Activity
Your answer is the lines below, exactly, from the one that contains "red diamond: moved 4 px down" through the one that contains "black semicircle: rotated", both included.

Data for analysis

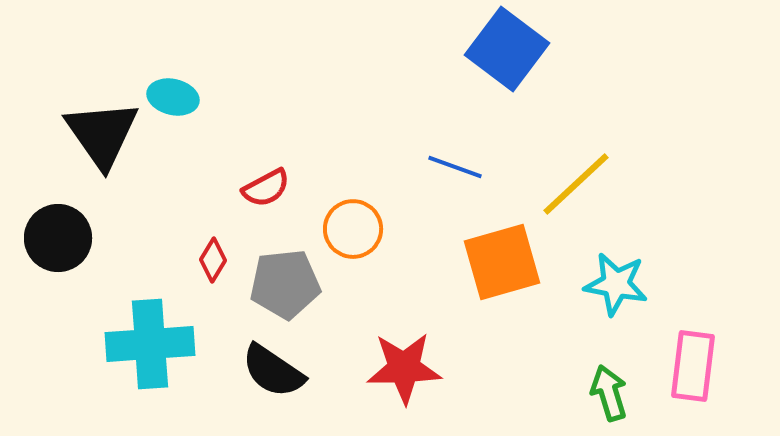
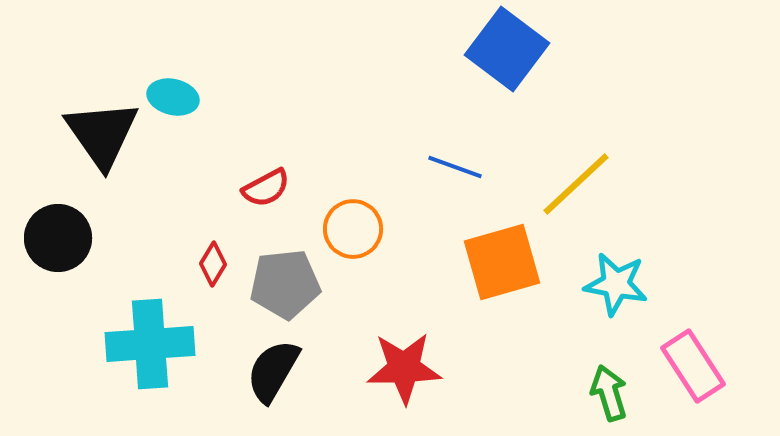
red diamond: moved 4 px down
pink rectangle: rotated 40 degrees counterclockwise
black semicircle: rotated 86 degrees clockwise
---
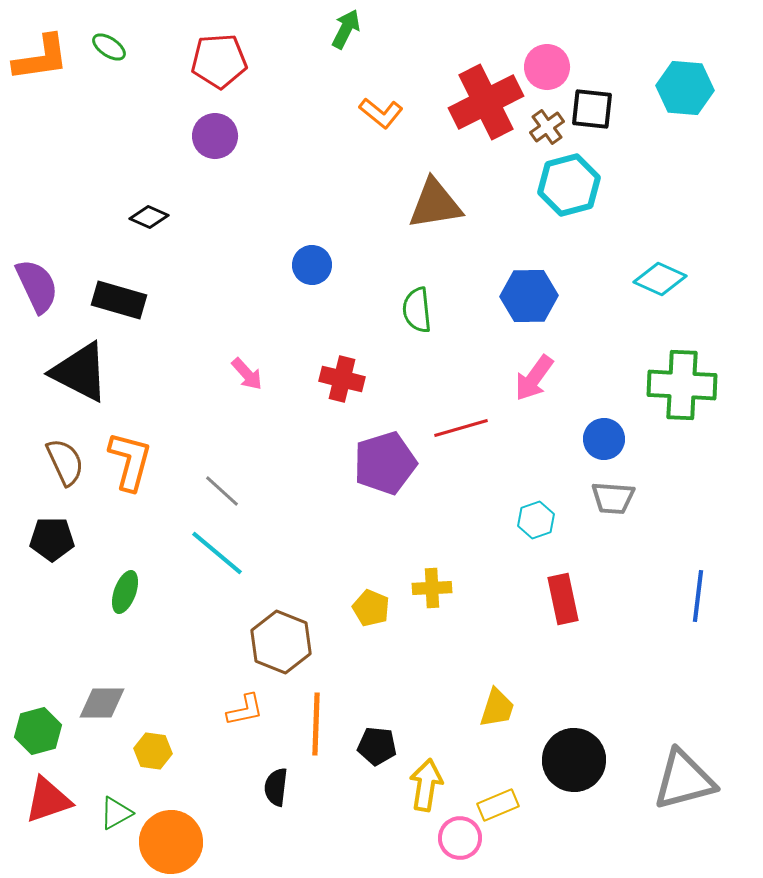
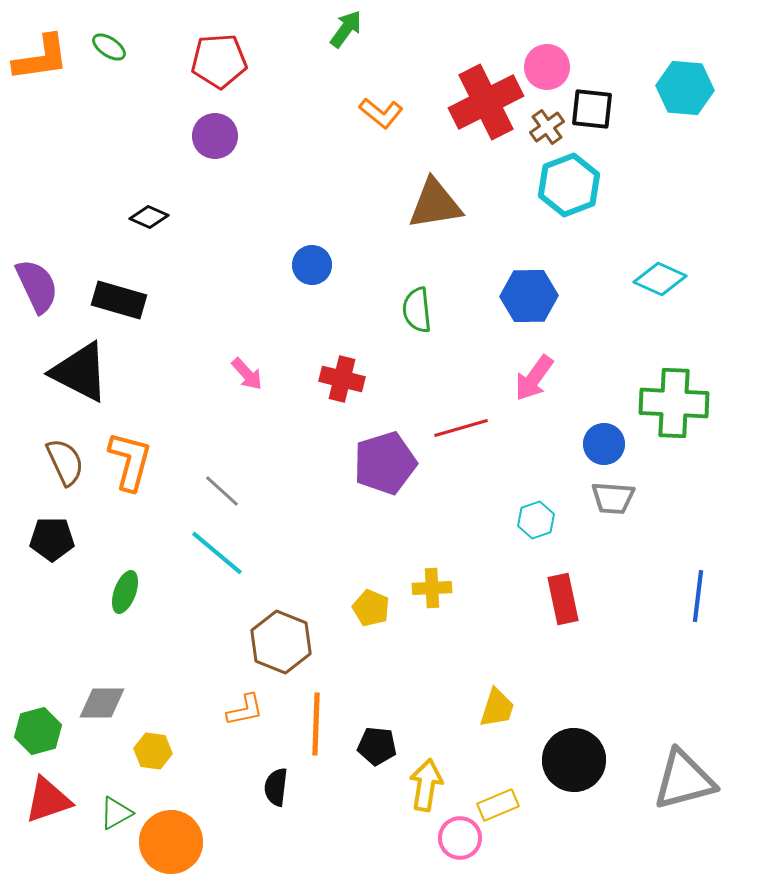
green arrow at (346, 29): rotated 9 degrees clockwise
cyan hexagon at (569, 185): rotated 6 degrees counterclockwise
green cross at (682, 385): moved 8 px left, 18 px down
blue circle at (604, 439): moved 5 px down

Output below
red diamond: moved 4 px down
pink rectangle: rotated 40 degrees counterclockwise
black semicircle: rotated 86 degrees clockwise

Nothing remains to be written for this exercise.